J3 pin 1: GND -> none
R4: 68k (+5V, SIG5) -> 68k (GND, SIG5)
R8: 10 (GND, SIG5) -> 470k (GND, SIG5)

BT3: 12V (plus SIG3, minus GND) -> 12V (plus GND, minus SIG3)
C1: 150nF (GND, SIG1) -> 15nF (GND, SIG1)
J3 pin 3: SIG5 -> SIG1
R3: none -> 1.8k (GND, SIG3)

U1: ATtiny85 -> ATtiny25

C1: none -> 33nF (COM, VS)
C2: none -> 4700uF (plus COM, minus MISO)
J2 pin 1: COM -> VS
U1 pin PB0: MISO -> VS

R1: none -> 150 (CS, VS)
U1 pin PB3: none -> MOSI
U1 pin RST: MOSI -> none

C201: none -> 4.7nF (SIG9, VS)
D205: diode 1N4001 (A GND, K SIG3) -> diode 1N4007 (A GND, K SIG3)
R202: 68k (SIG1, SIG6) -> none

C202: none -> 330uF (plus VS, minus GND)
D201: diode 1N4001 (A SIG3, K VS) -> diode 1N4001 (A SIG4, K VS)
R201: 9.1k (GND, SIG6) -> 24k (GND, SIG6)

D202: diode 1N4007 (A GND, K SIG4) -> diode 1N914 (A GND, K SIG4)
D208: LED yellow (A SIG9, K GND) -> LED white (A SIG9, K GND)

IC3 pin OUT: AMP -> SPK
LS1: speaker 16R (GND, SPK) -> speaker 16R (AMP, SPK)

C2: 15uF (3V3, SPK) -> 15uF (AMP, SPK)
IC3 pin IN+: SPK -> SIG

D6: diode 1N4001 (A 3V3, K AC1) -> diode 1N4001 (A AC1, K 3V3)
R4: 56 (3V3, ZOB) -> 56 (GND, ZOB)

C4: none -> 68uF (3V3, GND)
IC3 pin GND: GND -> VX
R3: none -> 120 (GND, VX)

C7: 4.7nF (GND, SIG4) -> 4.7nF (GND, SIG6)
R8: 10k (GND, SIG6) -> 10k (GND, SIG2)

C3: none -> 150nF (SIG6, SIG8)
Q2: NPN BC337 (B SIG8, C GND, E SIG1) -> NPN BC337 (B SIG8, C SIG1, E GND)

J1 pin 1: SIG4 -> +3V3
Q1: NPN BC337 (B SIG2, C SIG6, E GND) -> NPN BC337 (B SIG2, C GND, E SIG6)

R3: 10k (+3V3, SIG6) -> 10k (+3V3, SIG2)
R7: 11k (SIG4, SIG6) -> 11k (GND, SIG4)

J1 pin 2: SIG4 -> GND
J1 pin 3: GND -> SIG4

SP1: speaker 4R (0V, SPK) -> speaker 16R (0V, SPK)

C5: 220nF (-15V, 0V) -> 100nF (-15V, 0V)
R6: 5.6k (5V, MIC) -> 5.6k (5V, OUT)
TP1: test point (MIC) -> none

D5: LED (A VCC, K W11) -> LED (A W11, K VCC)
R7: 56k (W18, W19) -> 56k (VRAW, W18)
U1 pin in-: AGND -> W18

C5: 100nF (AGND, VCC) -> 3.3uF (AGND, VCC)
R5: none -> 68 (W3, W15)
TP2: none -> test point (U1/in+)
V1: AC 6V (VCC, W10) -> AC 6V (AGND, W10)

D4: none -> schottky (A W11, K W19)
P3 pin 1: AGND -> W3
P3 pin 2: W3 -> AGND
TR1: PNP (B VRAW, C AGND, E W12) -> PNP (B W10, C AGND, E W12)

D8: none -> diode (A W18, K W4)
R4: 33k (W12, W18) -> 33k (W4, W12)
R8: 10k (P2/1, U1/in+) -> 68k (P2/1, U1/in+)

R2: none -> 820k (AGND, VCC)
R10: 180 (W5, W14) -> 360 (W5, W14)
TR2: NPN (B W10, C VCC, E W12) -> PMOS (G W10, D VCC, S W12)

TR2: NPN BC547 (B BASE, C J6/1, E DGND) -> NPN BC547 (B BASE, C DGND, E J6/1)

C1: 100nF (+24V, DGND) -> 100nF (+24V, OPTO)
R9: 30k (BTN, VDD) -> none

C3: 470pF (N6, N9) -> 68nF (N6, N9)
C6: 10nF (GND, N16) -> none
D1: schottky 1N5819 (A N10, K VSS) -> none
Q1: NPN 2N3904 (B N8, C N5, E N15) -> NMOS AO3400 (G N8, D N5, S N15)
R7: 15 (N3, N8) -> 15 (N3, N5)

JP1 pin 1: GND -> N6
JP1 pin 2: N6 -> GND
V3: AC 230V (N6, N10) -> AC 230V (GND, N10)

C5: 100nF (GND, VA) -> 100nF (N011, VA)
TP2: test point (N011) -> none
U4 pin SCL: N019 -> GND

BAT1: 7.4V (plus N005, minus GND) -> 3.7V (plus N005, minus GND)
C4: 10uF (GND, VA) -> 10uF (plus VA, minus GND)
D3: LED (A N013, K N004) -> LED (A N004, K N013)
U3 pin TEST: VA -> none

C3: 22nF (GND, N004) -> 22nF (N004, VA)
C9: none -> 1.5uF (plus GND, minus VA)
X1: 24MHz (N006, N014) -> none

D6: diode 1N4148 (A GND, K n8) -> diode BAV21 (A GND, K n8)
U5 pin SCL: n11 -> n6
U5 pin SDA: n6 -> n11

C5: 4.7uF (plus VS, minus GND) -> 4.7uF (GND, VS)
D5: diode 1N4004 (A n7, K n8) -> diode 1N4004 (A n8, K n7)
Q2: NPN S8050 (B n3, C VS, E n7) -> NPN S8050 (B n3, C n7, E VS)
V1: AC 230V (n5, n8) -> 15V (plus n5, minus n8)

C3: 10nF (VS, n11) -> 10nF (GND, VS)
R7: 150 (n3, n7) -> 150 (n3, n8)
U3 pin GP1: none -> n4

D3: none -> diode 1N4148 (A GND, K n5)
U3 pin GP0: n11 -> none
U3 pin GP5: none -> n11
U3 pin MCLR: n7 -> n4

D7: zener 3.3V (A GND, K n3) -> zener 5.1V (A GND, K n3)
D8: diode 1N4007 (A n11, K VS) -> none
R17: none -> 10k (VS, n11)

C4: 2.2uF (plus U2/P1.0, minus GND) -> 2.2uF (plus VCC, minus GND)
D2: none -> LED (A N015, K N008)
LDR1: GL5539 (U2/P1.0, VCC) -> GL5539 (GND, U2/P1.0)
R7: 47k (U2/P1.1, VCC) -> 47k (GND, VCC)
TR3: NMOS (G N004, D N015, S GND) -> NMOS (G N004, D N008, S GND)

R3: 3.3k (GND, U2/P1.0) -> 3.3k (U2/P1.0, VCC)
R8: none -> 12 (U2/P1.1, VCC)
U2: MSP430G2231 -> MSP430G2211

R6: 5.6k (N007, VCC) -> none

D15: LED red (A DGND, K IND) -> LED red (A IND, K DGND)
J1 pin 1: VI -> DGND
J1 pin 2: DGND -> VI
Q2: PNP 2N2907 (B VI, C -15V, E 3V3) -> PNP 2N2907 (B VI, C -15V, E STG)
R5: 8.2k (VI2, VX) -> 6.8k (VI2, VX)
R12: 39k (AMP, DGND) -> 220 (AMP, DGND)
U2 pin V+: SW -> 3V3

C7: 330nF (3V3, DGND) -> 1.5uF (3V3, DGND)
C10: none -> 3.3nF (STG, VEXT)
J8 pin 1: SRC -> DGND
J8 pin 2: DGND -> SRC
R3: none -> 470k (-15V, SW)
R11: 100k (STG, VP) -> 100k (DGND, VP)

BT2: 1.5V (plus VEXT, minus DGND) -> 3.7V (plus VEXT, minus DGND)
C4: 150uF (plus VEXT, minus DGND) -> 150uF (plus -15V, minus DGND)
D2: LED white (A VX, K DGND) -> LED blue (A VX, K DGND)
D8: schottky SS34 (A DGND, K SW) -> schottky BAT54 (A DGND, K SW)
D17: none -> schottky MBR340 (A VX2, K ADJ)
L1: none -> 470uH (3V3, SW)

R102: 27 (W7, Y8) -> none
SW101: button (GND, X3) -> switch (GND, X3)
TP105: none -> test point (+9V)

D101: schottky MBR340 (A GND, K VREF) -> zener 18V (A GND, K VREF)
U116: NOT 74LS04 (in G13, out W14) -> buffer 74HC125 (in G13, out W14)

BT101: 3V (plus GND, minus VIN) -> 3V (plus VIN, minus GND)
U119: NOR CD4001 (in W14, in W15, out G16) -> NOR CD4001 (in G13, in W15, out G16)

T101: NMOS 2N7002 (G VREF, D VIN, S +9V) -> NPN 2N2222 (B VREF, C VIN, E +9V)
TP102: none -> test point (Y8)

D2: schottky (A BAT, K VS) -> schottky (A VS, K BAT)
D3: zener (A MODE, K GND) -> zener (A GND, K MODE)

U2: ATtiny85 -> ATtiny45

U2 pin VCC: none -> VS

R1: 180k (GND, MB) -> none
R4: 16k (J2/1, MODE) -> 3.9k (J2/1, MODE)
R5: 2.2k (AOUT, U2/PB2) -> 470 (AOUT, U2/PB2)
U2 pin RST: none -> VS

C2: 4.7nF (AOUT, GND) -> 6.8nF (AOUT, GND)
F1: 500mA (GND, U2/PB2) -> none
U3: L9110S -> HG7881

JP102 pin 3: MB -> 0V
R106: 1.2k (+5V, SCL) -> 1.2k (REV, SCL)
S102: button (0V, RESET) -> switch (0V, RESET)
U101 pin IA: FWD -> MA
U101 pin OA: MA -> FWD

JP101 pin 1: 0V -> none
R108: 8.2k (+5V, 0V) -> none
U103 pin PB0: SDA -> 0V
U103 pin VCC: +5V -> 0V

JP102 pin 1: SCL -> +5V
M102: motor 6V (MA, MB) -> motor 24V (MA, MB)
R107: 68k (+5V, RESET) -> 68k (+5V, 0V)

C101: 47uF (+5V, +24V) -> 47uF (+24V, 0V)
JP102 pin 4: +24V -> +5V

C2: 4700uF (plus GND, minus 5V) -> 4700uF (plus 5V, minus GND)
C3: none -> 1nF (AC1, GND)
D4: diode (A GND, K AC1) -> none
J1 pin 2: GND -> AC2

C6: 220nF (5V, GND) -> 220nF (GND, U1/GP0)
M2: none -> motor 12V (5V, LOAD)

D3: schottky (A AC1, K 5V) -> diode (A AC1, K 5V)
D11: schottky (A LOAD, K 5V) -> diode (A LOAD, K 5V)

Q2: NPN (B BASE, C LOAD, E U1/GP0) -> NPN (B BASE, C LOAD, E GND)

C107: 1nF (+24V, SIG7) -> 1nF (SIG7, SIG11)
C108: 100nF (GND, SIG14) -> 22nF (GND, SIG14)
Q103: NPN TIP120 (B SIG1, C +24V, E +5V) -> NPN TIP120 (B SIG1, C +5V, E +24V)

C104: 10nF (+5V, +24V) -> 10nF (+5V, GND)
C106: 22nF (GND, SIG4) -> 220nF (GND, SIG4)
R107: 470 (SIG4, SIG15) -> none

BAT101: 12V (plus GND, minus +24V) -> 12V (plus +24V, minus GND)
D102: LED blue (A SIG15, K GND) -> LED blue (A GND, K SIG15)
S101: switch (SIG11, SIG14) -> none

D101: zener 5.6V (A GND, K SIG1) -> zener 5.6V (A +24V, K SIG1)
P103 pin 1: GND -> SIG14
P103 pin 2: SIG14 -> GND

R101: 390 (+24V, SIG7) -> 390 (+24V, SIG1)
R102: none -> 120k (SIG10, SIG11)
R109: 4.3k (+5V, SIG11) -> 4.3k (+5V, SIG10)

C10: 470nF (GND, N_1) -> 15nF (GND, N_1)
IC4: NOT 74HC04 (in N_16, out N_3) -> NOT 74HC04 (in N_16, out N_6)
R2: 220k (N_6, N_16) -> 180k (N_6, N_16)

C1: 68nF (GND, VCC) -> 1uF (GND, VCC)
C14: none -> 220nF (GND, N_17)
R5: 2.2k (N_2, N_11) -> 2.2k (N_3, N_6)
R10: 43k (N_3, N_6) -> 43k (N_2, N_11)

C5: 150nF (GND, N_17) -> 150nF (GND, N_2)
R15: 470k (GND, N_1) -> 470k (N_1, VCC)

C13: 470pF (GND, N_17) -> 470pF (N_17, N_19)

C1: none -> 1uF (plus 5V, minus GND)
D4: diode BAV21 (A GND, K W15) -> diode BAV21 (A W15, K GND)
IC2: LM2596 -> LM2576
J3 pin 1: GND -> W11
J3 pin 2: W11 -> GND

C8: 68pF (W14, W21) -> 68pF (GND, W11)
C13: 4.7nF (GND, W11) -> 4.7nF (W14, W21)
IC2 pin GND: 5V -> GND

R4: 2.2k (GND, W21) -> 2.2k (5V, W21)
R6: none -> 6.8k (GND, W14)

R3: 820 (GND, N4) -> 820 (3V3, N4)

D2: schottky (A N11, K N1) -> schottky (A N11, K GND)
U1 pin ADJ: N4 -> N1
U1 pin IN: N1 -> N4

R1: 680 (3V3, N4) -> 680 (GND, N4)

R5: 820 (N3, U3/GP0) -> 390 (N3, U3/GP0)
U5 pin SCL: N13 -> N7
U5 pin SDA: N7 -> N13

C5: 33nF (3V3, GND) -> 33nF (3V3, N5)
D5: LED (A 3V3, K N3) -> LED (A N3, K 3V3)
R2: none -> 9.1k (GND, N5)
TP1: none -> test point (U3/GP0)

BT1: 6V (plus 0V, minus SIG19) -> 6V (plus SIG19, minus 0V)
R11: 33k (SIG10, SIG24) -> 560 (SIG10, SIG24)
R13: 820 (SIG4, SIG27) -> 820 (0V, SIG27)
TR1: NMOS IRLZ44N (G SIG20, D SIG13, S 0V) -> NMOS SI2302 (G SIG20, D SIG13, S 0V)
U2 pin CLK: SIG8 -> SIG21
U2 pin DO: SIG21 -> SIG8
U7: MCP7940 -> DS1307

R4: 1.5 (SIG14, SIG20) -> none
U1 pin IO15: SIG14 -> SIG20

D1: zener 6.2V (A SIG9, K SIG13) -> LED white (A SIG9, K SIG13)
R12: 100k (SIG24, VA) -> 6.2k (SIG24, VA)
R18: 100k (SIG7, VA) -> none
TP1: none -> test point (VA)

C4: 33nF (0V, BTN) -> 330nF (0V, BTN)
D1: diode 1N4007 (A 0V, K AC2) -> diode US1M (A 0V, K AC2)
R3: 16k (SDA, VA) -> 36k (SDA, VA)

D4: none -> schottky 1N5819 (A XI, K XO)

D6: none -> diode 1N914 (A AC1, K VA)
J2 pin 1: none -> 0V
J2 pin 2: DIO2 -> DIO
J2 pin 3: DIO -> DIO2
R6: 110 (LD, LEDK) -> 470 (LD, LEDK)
☆ ☆ ☆ ☆ ☆
Nothing but the lines above from the one containing "D5: diode 1N4004" through the one containing "R17: none -> 10k (VS, n11)" should appear in the answer, each repeated exactly.

D5: diode 1N4004 (A n7, K n8) -> diode 1N4004 (A n8, K n7)
Q2: NPN S8050 (B n3, C VS, E n7) -> NPN S8050 (B n3, C n7, E VS)
V1: AC 230V (n5, n8) -> 15V (plus n5, minus n8)

C3: 10nF (VS, n11) -> 10nF (GND, VS)
R7: 150 (n3, n7) -> 150 (n3, n8)
U3 pin GP1: none -> n4

D3: none -> diode 1N4148 (A GND, K n5)
U3 pin GP0: n11 -> none
U3 pin GP5: none -> n11
U3 pin MCLR: n7 -> n4

D7: zener 3.3V (A GND, K n3) -> zener 5.1V (A GND, K n3)
D8: diode 1N4007 (A n11, K VS) -> none
R17: none -> 10k (VS, n11)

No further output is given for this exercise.